# REQUIREMENT
Extract, unchanged, each line of the listing below from its first line through the line that contains "C6: 10pF (GND, VOL) -> 82pF (GND, VOL)", inclusive, and nothing else.

# EXTRACTED ENTRIES

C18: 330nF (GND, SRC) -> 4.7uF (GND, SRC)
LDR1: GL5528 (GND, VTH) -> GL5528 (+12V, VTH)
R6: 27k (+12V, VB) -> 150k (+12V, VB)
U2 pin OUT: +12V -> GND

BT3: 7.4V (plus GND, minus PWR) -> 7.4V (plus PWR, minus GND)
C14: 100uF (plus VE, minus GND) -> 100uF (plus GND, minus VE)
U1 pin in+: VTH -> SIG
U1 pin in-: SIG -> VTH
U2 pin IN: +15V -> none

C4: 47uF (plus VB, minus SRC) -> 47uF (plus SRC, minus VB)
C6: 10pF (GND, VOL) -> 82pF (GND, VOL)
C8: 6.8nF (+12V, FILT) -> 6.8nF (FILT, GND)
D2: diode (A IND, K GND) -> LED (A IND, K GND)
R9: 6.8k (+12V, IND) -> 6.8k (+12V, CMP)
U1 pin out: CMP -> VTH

# RESULT OF THIS TASK
C18: 330nF (GND, SRC) -> 4.7uF (GND, SRC)
LDR1: GL5528 (GND, VTH) -> GL5528 (+12V, VTH)
R6: 27k (+12V, VB) -> 150k (+12V, VB)
U2 pin OUT: +12V -> GND

BT3: 7.4V (plus GND, minus PWR) -> 7.4V (plus PWR, minus GND)
C14: 100uF (plus VE, minus GND) -> 100uF (plus GND, minus VE)
U1 pin in+: VTH -> SIG
U1 pin in-: SIG -> VTH
U2 pin IN: +15V -> none

C4: 47uF (plus VB, minus SRC) -> 47uF (plus SRC, minus VB)
C6: 10pF (GND, VOL) -> 82pF (GND, VOL)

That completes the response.